- WORK REQUEST
In the records below, please retype word for word every line from the one containing "white ball [577,224,632,273]" through the final one, both included, and nothing else.

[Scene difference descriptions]

__________

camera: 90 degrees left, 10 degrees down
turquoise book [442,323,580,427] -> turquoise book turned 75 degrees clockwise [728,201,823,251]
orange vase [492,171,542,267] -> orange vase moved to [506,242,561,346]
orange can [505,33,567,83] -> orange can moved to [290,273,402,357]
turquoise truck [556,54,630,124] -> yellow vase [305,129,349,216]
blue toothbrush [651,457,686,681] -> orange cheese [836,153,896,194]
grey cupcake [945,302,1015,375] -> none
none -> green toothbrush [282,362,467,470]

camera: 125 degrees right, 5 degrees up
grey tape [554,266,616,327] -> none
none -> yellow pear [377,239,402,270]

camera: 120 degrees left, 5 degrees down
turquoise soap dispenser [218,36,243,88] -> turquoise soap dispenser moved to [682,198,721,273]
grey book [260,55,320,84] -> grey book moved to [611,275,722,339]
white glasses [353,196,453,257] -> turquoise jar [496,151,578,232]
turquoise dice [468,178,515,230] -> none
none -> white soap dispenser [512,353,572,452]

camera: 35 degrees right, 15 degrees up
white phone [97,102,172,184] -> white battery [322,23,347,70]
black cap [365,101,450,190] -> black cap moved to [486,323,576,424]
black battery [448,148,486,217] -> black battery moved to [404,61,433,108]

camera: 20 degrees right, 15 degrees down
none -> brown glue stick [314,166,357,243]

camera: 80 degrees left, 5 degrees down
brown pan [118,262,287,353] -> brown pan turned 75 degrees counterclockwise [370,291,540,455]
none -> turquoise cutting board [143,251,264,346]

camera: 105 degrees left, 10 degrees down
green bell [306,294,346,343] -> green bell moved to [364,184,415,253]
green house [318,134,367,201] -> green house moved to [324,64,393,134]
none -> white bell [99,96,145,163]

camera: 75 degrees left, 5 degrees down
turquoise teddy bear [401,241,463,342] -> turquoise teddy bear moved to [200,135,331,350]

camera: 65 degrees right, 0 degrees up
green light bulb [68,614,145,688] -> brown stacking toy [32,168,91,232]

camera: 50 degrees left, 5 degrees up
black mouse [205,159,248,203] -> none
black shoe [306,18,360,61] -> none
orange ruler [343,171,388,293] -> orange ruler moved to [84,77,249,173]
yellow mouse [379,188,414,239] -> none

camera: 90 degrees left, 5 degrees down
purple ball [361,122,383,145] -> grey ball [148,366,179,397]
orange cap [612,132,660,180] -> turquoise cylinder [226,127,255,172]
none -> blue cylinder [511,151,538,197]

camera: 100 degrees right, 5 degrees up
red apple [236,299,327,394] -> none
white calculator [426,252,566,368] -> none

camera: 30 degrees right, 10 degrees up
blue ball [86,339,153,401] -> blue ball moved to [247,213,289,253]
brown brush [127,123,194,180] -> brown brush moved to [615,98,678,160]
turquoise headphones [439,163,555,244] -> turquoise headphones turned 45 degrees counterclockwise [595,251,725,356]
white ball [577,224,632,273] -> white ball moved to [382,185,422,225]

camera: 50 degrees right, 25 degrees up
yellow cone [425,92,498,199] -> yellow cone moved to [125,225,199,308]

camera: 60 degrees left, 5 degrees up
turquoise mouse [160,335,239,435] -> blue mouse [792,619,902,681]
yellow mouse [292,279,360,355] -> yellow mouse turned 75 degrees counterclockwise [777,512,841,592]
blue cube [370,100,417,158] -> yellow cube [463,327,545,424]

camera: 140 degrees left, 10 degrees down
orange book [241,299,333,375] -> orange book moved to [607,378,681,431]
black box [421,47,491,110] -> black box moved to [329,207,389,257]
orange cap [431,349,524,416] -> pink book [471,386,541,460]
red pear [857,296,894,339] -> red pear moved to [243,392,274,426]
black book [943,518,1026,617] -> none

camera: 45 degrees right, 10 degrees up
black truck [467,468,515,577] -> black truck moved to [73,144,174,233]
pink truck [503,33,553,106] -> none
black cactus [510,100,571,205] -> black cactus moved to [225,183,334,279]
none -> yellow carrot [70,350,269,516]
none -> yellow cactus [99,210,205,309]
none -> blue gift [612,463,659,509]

__________

- ANSWER TO THIS EXERCISE
white ball [577,224,632,273] -> white ball moved to [382,185,422,225]

camera: 50 degrees right, 25 degrees up
yellow cone [425,92,498,199] -> yellow cone moved to [125,225,199,308]

camera: 60 degrees left, 5 degrees up
turquoise mouse [160,335,239,435] -> blue mouse [792,619,902,681]
yellow mouse [292,279,360,355] -> yellow mouse turned 75 degrees counterclockwise [777,512,841,592]
blue cube [370,100,417,158] -> yellow cube [463,327,545,424]

camera: 140 degrees left, 10 degrees down
orange book [241,299,333,375] -> orange book moved to [607,378,681,431]
black box [421,47,491,110] -> black box moved to [329,207,389,257]
orange cap [431,349,524,416] -> pink book [471,386,541,460]
red pear [857,296,894,339] -> red pear moved to [243,392,274,426]
black book [943,518,1026,617] -> none

camera: 45 degrees right, 10 degrees up
black truck [467,468,515,577] -> black truck moved to [73,144,174,233]
pink truck [503,33,553,106] -> none
black cactus [510,100,571,205] -> black cactus moved to [225,183,334,279]
none -> yellow carrot [70,350,269,516]
none -> yellow cactus [99,210,205,309]
none -> blue gift [612,463,659,509]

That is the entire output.